THE DATA
· · · ·
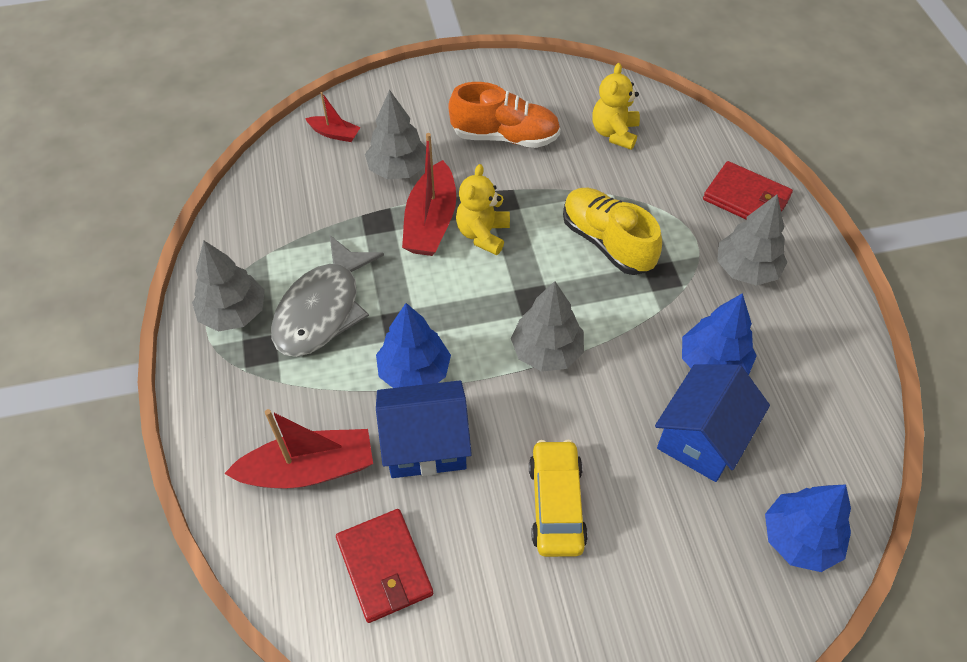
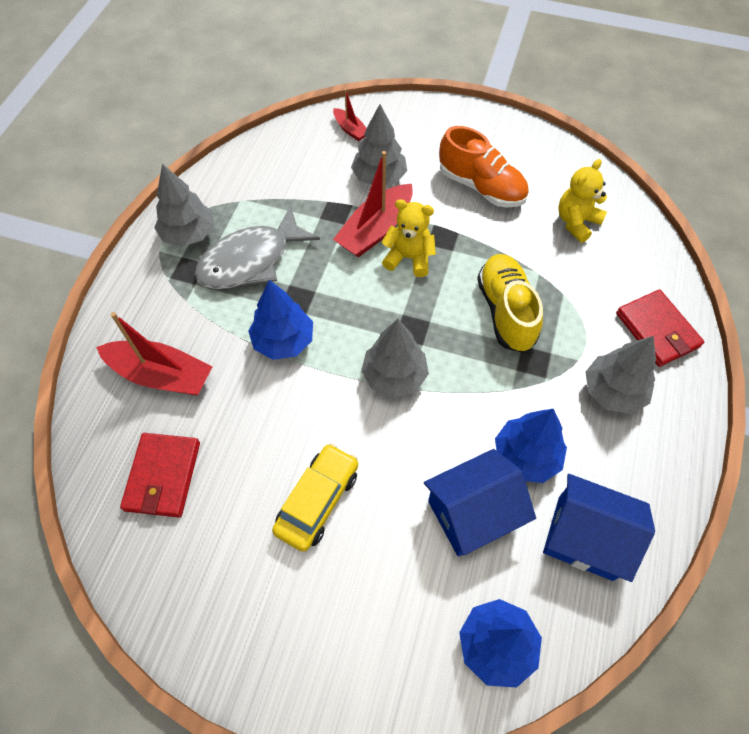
camera: 30 degrees right, 5 degrees up
blue house [376,380,472,478] -> blue house moved to [543,474,655,582]
yellow teddy bear [456,164,510,255] -> yellow teddy bear turned 60 degrees clockwise [381,199,436,277]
· · · ·
TASK OBJECTIVE
Report all lines of the data that include the word "degrees".

RESULT
camera: 30 degrees right, 5 degrees up
yellow teddy bear [456,164,510,255] -> yellow teddy bear turned 60 degrees clockwise [381,199,436,277]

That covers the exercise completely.